Work to do
Copy the records below verbatim, starting with the line that contains "List all building" and going on through the line that contains "road 4 (track): [(0,101),(114,181),(119,212)]", both included. Omit the pictures.

Records supplied

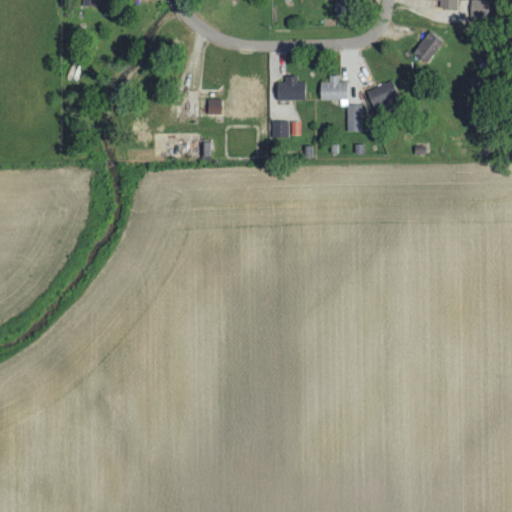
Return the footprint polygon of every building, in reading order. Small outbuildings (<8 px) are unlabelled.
[(82,0),(82,8),(110,8),(109,0),(82,0)] [(351,0),(335,0),(336,10),(352,9),(351,0)] [(439,0),(439,8),(457,9),(457,0),(439,0)] [(488,1),(470,1),(469,18),(488,18),(488,1)] [(427,62),(444,41),(429,30),(413,50),(427,62)] [(347,102),(348,82),(338,81),(338,75),(328,75),(328,82),(320,82),(319,101),(347,102)] [(276,83),(277,100),(306,99),(306,82),(297,82),(297,76),(284,76),(284,82),(276,83)] [(374,112),(401,100),(392,79),(365,92),(374,112)] [(362,104),(346,105),(346,131),(362,131),(362,104)] [(288,141),(289,121),(272,121),(271,140),(288,141)] [(211,142),(201,142),(201,159),(211,159),(211,142)]
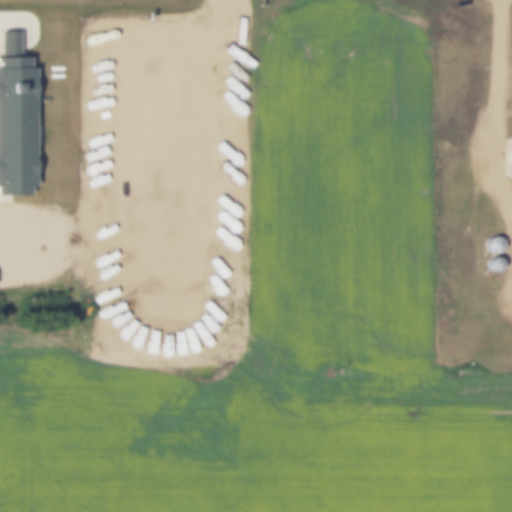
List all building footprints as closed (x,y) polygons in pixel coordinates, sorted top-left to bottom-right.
[(0,32),(14,32),(14,57),(23,57),(23,68),(27,68),(27,187),(23,187),(23,195),(0,195),(0,32)] [(437,65),(406,65),(406,112),(437,112),(437,65)] [(329,172),(334,168),(349,190),(372,175),(354,149),(343,156),(338,148),(321,160),(329,172)] [(470,162),(437,162),(437,195),(470,195),(470,162)] [(489,254),(494,253),(497,250),(498,245),(497,241),(494,237),(489,236),(485,237),(482,241),(480,245),(482,250),(485,253),(489,254)] [(488,276),(493,275),(496,271),(497,267),(496,262),(493,259),(488,258),(484,259),(480,262),(479,267),(480,271),(484,275),(488,276)]
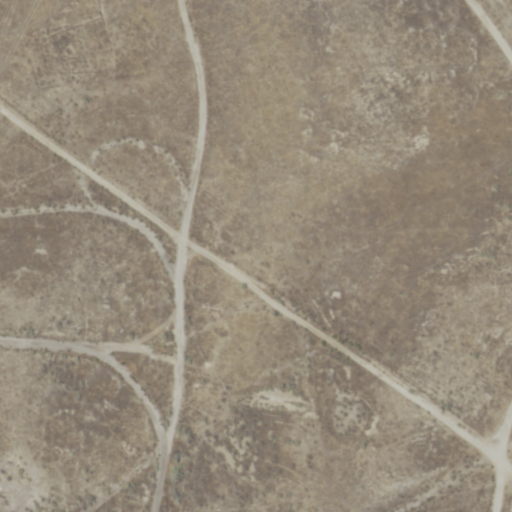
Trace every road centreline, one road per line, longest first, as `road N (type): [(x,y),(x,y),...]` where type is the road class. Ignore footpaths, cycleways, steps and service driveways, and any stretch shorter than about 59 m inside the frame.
road 1 (track): [(511,478),(306,332),(218,249),(119,212),(93,233),(0,242)]
road 2 (track): [(197,0),(218,249),(207,452),(178,511)]
road 3 (track): [(306,332),(207,390),(0,361)]
road 4 (track): [(0,101),(114,181),(119,212)]
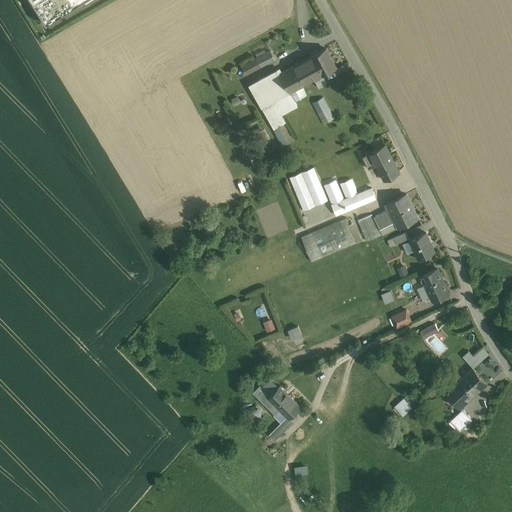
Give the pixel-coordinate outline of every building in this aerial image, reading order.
[(28,0),(43,23),(80,0),(28,0)] [(336,67),(326,48),(312,56),(299,64),(305,74),(313,70),(312,67),(317,65),(322,75),(336,67)] [(270,51),(257,57),(262,66),(275,60),(270,51)] [(262,66),(257,57),(251,61),(255,70),(262,66)] [(255,70),(251,61),(242,66),(246,75),(255,70)] [(299,64),(282,73),(287,84),(305,74),(299,64)] [(287,84),(258,99),(262,107),(276,100),(290,92),(303,86),(316,79),(323,75),(322,75),(317,65),(312,67),(313,70),(305,74),(287,84)] [(280,69),(251,84),(258,99),(287,84),(282,73),(280,69)] [(323,75),(316,79),(320,87),(327,84),(323,75)] [(290,92),(294,101),(307,94),(303,86),(290,92)] [(324,96),(313,102),(322,122),(334,116),(324,96)] [(296,139),(276,100),(262,107),(282,146),(296,139)] [(385,145),(370,152),(377,165),(385,180),(397,174),(400,172),(385,145)] [(377,165),(370,152),(363,156),(369,169),(377,165)] [(345,199),(329,161),(316,166),(332,204),(342,200),(345,199)] [(328,200),(314,167),(289,177),(303,210),(328,200)] [(358,193),(352,178),(339,183),(346,198),(358,193)] [(372,188),(358,193),(362,204),(376,199),(372,188)] [(345,199),(342,200),(332,204),(336,215),(362,204),(358,193),(346,198),(345,199)] [(389,209),(398,227),(418,217),(406,194),(387,204),(389,209)] [(389,209),(374,217),(383,235),(398,227),(389,209)] [(372,214),(358,220),(367,241),(380,235),(372,214)] [(346,217),(301,236),(312,261),(357,243),(346,217)] [(406,232),(393,238),(396,244),(409,238),(406,232)] [(426,233),(410,240),(419,259),(435,251),(431,243),(430,243),(426,234),(426,233)] [(448,291),(438,268),(421,276),(422,277),(421,279),(423,283),(425,284),(432,299),(448,291)] [(387,303),(396,299),(392,289),(383,293),(387,303)] [(406,310),(399,313),(392,316),(397,328),(399,327),(412,321),(406,310)] [(272,316),(263,319),(267,331),(276,328),(272,316)] [(290,328),(293,338),(304,334),(301,324),(290,328)] [(485,346),(475,354),(471,349),(464,354),(474,366),(490,353),(485,346)] [(461,378),(446,391),(461,407),(488,383),(473,367),(461,378)] [(457,373),(442,386),(446,391),(461,378),(457,373)] [(270,395),(260,385),(253,392),(275,413),(279,408),(268,397),(270,395)] [(302,406),(280,385),(270,395),(268,397),(279,408),(287,416),(289,418),(294,414),(302,406)] [(406,395),(395,406),(403,415),(415,404),(420,400),(415,395),(410,400),(406,395)] [(463,408),(451,419),(460,430),(472,419),(463,408)] [(287,416),(269,434),(275,440),(298,417),(294,414),(289,418),(287,416)] [(297,465),(297,473),(309,473),(309,464),(297,465)]
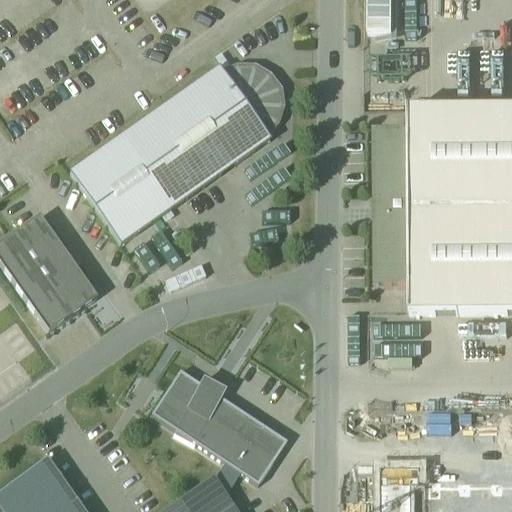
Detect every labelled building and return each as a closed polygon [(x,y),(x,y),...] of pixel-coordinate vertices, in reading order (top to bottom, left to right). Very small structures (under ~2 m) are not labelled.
[(416,42),(416,0),(377,0),(367,0),(368,41),(416,42)] [(218,74),(121,144),(174,216),(269,145),(267,142),(277,129),(283,112),(280,94),(270,80),(254,71),(237,71),(221,77),(218,74)] [(408,293),(408,316),(511,315),(511,119),(406,120),(407,145),(408,293)] [(174,216),(121,144),(71,181),(124,252),(174,216)] [(408,293),(407,145),(379,145),(379,293),(408,293)] [(39,222),(0,249),(0,270),(48,338),(97,303),(39,222)] [(375,329),(374,363),(423,364),(423,330),(375,329)] [(200,391),(180,377),(151,421),(175,437),(173,440),(194,451),(195,450),(225,470),(215,489),(223,500),(237,478),(258,491),(286,448),(220,404),(221,402),(220,401),(204,386),(203,385),(200,391)] [(424,445),(424,415),(384,415),(384,445),(424,445)] [(75,511),(44,467),(0,497),(0,511),(231,511),(223,500),(215,489),(213,486),(175,511),(75,511)]
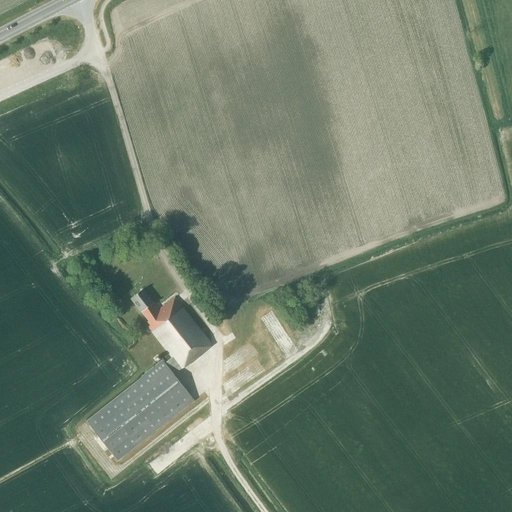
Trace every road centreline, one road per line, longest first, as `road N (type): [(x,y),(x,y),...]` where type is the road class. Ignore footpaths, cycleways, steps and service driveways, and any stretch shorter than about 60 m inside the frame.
road 1 (unclassified): [(149,220),(98,52)]
road 2 (track): [(329,301),(328,324),(313,345),(216,410)]
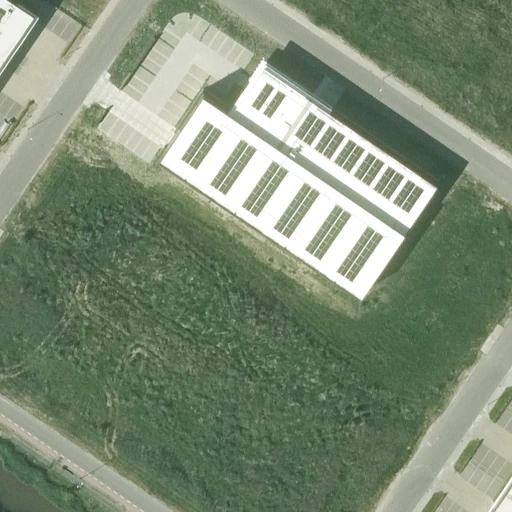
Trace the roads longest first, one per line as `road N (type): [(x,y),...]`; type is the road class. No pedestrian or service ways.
road 1 (unclassified): [(0,195),(133,0),(242,0),(511,191),(511,336),(394,511)]
road 2 (unclassified): [(156,511),(0,404)]
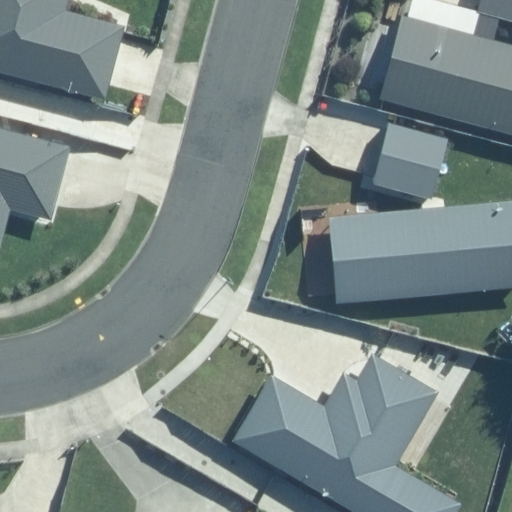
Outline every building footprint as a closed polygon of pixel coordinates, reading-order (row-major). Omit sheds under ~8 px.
[(0,0),(0,77),(96,101),(115,26),(60,13),(62,0),(0,0)] [(511,49),(391,15),(368,95),(511,136),(511,49)] [(63,146),(0,130),(0,226),(4,212),(44,222),(63,146)] [(511,203),(321,214),(326,309),(511,299),(511,203)] [(311,402),(254,371),(215,445),(340,511),(445,511),(453,499),(396,468),(438,391),(365,352),(349,382),(327,370),(311,402)]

Output
List all building footprints as closed (x,y) polygons in pixel coordinates, sorted top-left to bottom-right.
[(0,32),(14,32),(14,57),(23,57),(23,68),(27,68),(27,187),(23,187),(23,195),(0,195),(0,32)] [(437,65),(406,65),(406,112),(437,112),(437,65)] [(329,172),(334,168),(349,190),(372,175),(354,149),(343,156),(338,148),(321,160),(329,172)] [(470,162),(437,162),(437,195),(470,195),(470,162)] [(489,254),(494,253),(497,250),(498,245),(497,241),(494,237),(489,236),(485,237),(482,241),(480,245),(482,250),(485,253),(489,254)] [(488,276),(493,275),(496,271),(497,267),(496,262),(493,259),(488,258),(484,259),(480,262),(479,267),(480,271),(484,275),(488,276)]
Trace every road centreline, one road per line, longest first, as `road N (type): [(x,y),(x,y),...]` where type is the road class. Ignore footpaths, cycleways, steps and service driveways, and any stretch shorter than about 59 m inside the frame.
road 1 (track): [(511,478),(306,332),(218,249),(119,212),(93,233),(0,242)]
road 2 (track): [(197,0),(218,249),(207,452),(178,511)]
road 3 (track): [(306,332),(207,390),(0,361)]
road 4 (track): [(0,101),(114,181),(119,212)]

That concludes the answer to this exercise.